THE INPUT

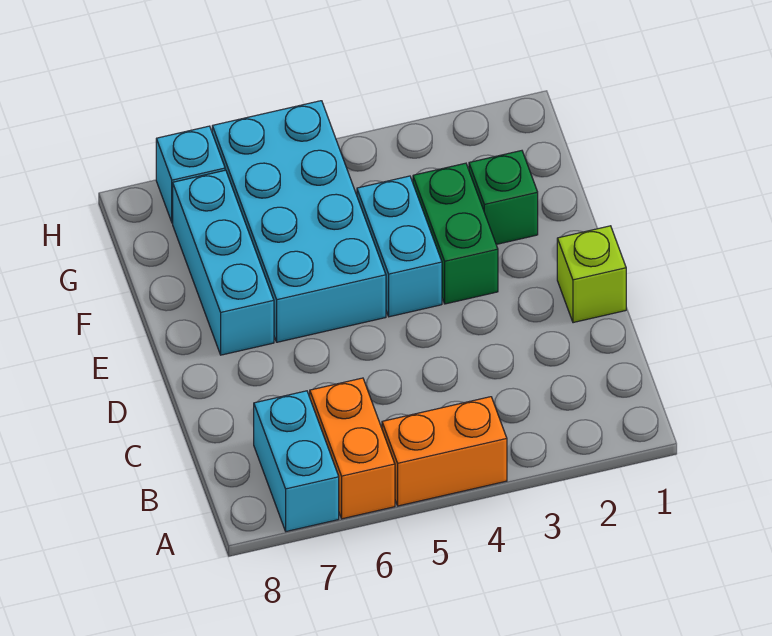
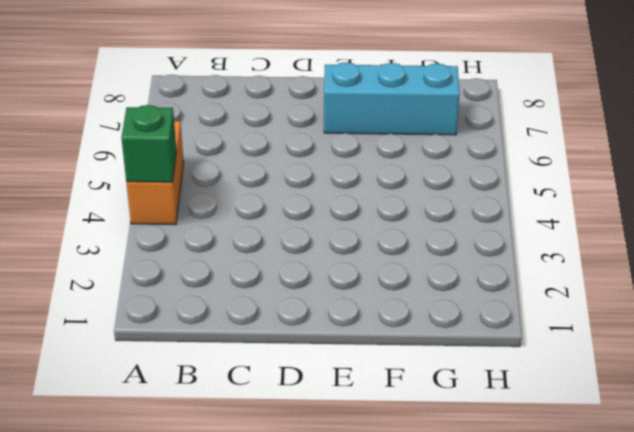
green 1x1 brick [121,105,177,182] -> green 1x1 brick moved to [469,151,538,244]
none -> orange 1x2 brick [310,378,395,519]
none -> cyan 1x2 brick [254,391,339,531]

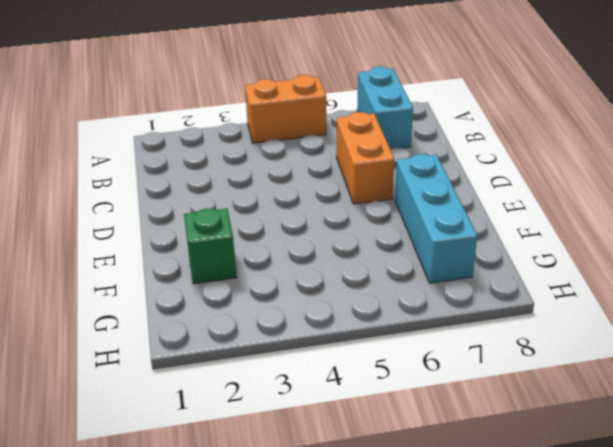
orange 1x2 brick [336,112,394,204] -> orange 1x2 brick moved to [310,378,395,519]
none -> lime 1x1 brick [557,226,626,323]
none -> green 1x2 brick [413,163,498,304]

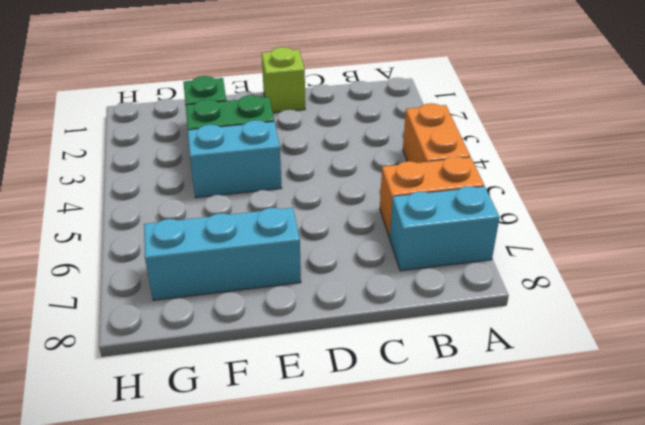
none -> cyan 2x4 brick [212,101,386,342]
none -> cyan 1x1 brick [156,126,225,223]

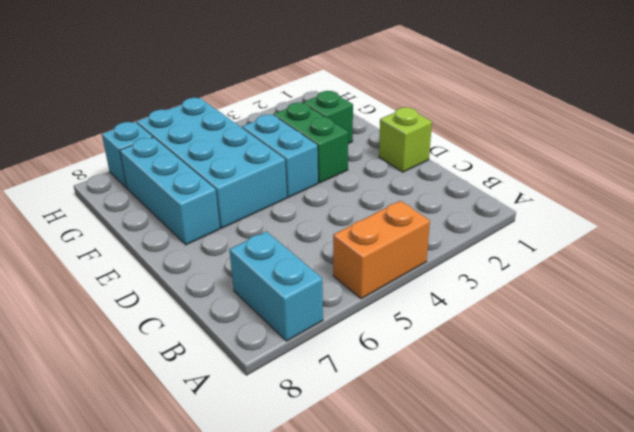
none -> orange 1x2 brick [310,378,395,519]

ACTIVITY
All of the entries must be reproduced exactly, with no pictures kept.

EXERCISE OUTPUT
green 1x1 brick [121,105,177,182] -> green 1x1 brick moved to [469,151,538,244]
none -> orange 1x2 brick [310,378,395,519]
none -> cyan 1x2 brick [254,391,339,531]

orange 1x2 brick [336,112,394,204] -> orange 1x2 brick moved to [310,378,395,519]
none -> lime 1x1 brick [557,226,626,323]
none -> green 1x2 brick [413,163,498,304]

none -> cyan 2x4 brick [212,101,386,342]
none -> cyan 1x1 brick [156,126,225,223]

none -> orange 1x2 brick [310,378,395,519]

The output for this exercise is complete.